## Data extracts
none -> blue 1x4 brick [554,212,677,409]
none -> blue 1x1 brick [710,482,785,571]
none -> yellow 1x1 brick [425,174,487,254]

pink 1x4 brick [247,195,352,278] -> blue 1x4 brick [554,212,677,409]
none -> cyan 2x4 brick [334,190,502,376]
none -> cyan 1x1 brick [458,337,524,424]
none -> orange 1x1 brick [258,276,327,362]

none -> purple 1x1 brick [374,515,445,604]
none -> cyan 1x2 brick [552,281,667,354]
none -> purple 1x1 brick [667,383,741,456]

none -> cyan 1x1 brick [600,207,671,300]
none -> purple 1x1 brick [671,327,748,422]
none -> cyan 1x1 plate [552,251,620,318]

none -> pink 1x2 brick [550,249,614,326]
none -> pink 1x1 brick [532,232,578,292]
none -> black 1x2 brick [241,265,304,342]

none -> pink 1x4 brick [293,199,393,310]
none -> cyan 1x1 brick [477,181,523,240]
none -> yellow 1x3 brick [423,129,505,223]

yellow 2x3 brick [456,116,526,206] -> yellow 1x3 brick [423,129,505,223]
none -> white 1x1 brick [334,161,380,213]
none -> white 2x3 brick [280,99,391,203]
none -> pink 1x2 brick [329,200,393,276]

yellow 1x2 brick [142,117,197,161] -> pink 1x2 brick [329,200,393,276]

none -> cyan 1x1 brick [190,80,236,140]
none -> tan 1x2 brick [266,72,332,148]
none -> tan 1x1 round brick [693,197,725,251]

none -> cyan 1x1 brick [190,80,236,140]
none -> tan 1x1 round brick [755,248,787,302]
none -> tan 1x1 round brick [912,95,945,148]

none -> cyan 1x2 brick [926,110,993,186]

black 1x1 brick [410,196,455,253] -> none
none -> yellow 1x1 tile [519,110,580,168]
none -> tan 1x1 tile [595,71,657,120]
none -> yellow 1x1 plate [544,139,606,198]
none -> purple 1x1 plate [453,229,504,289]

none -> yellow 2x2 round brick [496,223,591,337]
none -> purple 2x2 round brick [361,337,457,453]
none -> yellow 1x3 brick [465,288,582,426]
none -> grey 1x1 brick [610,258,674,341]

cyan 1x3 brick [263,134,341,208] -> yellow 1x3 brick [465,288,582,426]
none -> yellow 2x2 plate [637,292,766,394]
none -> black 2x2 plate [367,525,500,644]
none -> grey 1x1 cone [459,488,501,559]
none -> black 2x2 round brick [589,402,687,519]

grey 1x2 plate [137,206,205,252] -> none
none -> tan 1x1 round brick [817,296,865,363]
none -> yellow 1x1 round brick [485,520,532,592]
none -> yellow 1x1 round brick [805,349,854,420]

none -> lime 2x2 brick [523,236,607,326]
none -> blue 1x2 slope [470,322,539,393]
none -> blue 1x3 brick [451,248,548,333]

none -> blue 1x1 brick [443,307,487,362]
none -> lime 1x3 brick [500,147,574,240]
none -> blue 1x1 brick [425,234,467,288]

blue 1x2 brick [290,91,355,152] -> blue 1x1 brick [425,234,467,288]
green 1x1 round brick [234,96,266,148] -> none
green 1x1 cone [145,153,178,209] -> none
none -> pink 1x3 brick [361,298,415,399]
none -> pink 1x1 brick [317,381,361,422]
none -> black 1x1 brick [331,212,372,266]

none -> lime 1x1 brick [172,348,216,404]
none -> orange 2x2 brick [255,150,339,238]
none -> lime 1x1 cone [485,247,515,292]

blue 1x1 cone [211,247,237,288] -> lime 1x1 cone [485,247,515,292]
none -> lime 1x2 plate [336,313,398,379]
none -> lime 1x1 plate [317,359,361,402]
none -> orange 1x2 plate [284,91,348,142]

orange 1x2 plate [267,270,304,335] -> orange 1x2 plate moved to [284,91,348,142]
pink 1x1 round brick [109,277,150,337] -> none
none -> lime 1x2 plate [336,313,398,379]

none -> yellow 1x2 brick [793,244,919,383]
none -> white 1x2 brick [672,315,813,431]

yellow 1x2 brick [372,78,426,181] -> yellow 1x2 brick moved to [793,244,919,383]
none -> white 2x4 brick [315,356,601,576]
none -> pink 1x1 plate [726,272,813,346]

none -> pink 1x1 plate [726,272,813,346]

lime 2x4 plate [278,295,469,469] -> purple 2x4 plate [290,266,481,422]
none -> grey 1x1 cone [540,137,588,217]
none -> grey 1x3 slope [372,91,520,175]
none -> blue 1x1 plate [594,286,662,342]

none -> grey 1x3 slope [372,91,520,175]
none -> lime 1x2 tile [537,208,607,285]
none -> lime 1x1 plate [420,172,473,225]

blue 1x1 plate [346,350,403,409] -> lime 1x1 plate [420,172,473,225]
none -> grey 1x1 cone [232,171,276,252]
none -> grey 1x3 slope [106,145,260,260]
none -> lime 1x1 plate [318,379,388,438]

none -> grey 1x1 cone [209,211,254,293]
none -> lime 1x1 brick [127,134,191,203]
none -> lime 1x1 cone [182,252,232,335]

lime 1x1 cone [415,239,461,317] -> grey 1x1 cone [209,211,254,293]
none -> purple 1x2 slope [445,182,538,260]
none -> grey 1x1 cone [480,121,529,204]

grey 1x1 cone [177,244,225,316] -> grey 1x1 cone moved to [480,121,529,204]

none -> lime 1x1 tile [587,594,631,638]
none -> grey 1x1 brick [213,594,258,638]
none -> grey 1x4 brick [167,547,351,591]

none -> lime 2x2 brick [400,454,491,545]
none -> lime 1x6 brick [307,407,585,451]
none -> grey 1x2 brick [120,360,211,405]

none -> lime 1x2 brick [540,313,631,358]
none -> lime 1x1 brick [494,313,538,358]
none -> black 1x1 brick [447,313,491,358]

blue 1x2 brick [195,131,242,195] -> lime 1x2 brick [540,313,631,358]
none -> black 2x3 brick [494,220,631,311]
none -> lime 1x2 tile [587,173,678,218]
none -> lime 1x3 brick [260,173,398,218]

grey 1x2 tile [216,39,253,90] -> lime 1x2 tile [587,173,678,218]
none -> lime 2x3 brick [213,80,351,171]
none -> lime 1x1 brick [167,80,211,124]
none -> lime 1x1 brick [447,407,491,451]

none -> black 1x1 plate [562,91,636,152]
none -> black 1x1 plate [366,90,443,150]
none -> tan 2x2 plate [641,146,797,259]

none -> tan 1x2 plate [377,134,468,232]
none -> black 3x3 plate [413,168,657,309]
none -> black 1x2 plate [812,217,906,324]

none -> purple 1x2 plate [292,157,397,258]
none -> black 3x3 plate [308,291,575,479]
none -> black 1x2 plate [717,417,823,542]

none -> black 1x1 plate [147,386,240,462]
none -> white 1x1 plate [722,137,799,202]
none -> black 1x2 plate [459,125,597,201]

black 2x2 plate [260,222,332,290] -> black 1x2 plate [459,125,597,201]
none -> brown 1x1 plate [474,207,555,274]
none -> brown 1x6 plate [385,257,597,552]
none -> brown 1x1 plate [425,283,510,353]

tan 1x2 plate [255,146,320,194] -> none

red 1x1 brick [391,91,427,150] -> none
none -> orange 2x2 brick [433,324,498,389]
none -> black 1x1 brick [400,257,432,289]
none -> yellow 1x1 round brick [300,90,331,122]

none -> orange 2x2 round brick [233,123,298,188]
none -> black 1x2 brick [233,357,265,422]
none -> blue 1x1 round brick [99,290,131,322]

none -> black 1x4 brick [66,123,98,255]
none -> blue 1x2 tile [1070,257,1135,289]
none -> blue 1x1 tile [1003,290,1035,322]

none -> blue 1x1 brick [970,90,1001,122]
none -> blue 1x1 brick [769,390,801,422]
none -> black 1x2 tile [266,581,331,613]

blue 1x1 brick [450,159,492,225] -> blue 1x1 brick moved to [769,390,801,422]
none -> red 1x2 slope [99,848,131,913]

## Task to complete
Scan the entries and show every line in which the word "orange" is found.

## Result for this task
none -> orange 1x1 brick [258,276,327,362]
none -> orange 2x2 brick [255,150,339,238]
none -> orange 1x2 plate [284,91,348,142]
orange 1x2 plate [267,270,304,335] -> orange 1x2 plate moved to [284,91,348,142]
none -> orange 2x2 brick [433,324,498,389]
none -> orange 2x2 round brick [233,123,298,188]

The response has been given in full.